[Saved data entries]
=== Begin Enclosure ===

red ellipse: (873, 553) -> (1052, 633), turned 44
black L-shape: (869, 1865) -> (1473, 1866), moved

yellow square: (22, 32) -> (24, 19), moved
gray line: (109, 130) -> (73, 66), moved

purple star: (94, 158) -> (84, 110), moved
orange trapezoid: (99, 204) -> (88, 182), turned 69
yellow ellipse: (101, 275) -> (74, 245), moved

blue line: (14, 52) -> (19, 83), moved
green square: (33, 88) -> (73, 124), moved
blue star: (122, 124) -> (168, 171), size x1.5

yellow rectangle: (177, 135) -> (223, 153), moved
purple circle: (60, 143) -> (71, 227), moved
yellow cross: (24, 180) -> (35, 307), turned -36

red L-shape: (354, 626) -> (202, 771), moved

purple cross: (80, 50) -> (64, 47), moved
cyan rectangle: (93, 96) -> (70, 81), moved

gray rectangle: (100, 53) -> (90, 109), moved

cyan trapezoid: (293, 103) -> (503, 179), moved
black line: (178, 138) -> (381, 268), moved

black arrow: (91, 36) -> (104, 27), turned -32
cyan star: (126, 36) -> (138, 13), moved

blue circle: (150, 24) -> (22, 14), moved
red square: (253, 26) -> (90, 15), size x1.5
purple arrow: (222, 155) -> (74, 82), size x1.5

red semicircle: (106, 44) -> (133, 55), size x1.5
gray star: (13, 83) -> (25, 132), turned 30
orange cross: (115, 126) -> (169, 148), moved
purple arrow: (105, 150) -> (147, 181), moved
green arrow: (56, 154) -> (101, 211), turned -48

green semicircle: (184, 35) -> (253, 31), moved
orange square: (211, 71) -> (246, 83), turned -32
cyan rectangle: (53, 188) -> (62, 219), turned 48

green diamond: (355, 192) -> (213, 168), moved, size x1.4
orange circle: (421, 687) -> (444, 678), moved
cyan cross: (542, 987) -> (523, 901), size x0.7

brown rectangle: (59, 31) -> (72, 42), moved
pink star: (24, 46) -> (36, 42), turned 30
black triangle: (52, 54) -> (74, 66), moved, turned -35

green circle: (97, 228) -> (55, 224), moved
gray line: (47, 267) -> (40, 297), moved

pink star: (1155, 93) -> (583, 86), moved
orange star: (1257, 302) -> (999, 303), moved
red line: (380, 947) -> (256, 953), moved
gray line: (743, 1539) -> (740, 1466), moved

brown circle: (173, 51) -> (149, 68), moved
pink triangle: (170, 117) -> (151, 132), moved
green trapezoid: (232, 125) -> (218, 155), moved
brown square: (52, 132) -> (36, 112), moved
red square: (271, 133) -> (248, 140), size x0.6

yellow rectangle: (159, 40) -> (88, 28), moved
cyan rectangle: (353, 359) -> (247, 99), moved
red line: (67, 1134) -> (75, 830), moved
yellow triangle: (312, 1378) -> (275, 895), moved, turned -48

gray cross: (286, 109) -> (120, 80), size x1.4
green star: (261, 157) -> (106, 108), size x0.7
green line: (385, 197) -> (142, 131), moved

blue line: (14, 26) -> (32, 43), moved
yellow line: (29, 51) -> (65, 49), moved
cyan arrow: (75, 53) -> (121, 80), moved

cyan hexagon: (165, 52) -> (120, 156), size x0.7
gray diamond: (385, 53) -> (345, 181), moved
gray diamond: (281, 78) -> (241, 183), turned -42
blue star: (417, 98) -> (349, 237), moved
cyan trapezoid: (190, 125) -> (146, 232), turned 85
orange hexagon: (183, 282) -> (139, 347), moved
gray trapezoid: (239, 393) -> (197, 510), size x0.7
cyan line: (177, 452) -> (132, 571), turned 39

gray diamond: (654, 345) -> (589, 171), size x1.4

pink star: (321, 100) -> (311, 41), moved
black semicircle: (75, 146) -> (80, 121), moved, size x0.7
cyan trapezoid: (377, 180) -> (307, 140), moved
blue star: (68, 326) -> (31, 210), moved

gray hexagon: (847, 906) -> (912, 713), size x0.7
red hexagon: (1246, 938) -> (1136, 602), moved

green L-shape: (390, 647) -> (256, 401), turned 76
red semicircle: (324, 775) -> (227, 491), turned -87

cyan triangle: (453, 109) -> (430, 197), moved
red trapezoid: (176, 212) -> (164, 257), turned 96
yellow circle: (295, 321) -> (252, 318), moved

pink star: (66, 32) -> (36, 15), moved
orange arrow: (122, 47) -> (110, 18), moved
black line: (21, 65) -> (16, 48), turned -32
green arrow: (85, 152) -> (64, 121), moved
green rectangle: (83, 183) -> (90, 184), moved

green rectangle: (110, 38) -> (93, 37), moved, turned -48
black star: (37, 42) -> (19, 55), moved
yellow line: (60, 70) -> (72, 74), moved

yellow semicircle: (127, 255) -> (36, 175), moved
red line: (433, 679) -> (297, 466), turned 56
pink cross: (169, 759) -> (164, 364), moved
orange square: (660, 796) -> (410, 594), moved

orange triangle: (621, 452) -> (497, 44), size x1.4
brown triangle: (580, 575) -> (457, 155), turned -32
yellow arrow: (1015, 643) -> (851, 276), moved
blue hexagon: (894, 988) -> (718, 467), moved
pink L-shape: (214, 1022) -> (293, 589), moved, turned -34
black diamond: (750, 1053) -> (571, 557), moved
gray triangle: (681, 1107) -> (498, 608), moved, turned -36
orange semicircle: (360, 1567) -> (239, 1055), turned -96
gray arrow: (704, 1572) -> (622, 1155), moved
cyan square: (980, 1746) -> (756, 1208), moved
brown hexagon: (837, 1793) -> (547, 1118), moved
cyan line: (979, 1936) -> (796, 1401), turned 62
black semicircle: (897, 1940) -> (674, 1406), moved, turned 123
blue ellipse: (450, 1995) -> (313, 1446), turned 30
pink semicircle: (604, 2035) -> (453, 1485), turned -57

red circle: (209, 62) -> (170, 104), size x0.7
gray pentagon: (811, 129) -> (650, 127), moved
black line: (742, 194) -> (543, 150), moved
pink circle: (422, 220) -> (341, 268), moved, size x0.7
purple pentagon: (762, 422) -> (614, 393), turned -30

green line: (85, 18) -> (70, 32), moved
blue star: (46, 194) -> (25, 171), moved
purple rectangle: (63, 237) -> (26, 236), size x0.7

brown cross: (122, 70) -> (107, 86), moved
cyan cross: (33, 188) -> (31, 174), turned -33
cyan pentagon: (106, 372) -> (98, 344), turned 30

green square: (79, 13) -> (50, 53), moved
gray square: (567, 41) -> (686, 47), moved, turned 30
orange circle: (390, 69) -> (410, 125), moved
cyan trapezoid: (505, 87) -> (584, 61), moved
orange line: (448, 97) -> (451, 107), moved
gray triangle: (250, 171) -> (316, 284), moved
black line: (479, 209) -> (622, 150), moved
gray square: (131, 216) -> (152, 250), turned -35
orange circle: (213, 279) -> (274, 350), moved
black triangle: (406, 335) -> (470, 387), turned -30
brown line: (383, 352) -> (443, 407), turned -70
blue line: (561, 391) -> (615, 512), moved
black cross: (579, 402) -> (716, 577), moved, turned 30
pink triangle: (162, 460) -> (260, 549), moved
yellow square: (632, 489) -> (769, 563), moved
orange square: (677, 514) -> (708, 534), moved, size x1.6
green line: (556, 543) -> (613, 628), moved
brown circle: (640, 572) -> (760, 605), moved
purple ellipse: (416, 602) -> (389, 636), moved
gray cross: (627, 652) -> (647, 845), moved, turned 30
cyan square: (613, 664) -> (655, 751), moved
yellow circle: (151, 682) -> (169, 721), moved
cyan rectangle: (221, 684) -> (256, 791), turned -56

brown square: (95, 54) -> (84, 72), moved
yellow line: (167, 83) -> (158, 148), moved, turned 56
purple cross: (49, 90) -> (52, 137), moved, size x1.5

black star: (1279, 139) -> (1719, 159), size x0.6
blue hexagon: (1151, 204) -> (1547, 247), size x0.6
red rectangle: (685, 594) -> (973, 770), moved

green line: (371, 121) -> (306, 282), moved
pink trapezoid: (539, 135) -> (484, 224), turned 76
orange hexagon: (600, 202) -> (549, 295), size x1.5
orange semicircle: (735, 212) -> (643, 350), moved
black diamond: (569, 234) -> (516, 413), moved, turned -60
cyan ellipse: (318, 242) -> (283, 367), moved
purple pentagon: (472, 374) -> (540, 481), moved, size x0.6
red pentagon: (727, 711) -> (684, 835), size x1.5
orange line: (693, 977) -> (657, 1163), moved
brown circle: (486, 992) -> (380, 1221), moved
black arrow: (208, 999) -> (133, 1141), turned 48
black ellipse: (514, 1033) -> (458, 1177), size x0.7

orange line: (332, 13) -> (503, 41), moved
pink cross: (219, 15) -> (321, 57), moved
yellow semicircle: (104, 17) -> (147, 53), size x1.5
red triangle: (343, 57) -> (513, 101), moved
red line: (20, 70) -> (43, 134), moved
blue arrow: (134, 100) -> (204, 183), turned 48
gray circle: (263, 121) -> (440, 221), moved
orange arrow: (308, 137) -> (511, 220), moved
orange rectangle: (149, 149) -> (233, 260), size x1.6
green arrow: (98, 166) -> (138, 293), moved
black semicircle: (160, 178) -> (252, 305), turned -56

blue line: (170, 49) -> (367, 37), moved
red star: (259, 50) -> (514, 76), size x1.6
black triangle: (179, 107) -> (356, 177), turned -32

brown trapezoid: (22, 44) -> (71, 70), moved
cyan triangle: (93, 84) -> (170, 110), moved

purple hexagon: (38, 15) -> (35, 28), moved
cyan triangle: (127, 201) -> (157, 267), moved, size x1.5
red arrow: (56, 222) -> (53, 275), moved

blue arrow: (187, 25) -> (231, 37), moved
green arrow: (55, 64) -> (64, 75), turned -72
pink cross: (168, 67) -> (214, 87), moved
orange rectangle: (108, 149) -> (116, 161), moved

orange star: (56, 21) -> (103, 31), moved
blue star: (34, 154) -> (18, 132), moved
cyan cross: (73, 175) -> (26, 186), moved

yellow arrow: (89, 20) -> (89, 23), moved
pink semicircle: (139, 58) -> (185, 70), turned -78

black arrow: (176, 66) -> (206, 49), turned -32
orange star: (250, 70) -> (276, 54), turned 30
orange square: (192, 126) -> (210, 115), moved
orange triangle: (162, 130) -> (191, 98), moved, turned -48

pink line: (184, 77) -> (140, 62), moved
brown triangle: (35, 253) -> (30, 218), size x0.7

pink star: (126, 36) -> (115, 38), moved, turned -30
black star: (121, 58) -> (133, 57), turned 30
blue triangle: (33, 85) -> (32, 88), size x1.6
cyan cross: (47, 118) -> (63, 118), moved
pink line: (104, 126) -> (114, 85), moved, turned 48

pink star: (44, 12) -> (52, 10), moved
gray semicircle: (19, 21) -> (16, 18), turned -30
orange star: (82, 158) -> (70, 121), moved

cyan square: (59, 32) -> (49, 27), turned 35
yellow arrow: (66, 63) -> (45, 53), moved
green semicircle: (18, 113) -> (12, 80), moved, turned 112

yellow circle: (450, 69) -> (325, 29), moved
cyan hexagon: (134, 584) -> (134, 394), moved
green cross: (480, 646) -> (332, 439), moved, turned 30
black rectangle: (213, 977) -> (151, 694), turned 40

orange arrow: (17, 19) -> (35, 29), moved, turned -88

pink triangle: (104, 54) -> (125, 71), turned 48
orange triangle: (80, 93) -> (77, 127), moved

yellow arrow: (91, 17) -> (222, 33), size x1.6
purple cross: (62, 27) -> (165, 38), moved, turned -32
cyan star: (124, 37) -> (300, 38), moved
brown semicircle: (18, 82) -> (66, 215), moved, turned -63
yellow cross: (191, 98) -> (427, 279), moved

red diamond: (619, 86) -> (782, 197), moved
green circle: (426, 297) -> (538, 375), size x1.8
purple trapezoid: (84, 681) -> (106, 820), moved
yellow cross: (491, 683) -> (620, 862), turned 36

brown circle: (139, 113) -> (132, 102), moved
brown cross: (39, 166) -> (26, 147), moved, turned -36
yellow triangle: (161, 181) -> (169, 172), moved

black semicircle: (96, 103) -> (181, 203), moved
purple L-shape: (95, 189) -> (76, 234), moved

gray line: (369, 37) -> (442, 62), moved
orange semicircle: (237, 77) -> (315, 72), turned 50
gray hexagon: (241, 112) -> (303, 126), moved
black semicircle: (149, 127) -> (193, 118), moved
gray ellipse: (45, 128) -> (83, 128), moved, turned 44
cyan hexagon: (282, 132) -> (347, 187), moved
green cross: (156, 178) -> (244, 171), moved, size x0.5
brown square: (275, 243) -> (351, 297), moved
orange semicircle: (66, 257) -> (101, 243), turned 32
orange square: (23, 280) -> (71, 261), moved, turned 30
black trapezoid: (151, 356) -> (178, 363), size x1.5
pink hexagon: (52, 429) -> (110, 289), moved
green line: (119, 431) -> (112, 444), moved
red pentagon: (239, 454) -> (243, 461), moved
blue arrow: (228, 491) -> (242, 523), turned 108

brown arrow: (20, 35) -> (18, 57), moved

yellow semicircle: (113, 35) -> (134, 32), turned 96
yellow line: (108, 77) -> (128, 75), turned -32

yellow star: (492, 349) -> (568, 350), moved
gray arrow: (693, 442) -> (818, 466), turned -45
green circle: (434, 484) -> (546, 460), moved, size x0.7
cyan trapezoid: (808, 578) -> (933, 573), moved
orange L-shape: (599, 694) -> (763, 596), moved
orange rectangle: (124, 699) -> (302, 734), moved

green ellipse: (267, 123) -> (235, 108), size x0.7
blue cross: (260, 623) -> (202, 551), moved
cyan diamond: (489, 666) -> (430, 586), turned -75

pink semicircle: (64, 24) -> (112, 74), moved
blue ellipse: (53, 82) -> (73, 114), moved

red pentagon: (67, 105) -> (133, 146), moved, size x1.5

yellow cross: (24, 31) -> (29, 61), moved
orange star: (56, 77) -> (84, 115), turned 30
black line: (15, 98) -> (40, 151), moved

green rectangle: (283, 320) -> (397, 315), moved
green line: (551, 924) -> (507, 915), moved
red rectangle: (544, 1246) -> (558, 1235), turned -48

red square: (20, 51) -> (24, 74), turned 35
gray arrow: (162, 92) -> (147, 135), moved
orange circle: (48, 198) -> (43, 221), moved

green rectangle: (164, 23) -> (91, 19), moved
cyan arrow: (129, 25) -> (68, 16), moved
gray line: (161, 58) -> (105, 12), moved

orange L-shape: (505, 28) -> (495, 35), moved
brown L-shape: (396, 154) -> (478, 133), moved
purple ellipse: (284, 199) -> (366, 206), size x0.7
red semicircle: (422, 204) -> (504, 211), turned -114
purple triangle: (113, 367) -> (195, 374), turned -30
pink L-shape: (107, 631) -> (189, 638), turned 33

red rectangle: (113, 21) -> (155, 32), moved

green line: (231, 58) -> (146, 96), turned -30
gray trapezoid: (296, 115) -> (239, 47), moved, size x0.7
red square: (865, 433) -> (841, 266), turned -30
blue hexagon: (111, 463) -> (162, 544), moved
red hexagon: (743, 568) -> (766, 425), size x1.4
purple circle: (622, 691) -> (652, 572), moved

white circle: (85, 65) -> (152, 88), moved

=== End Enclosure ===

#### [Description of the task]
Above are some records; copy exactly the lines from the one with "pink circle: (422, 220)" through the one with "orange circle: (390, 69) -> (410, 125), moved", both included, and no others.

#### [Your solution]
pink circle: (422, 220) -> (341, 268), moved, size x0.7
purple pentagon: (762, 422) -> (614, 393), turned -30

green line: (85, 18) -> (70, 32), moved
blue star: (46, 194) -> (25, 171), moved
purple rectangle: (63, 237) -> (26, 236), size x0.7

brown cross: (122, 70) -> (107, 86), moved
cyan cross: (33, 188) -> (31, 174), turned -33
cyan pentagon: (106, 372) -> (98, 344), turned 30

green square: (79, 13) -> (50, 53), moved
gray square: (567, 41) -> (686, 47), moved, turned 30
orange circle: (390, 69) -> (410, 125), moved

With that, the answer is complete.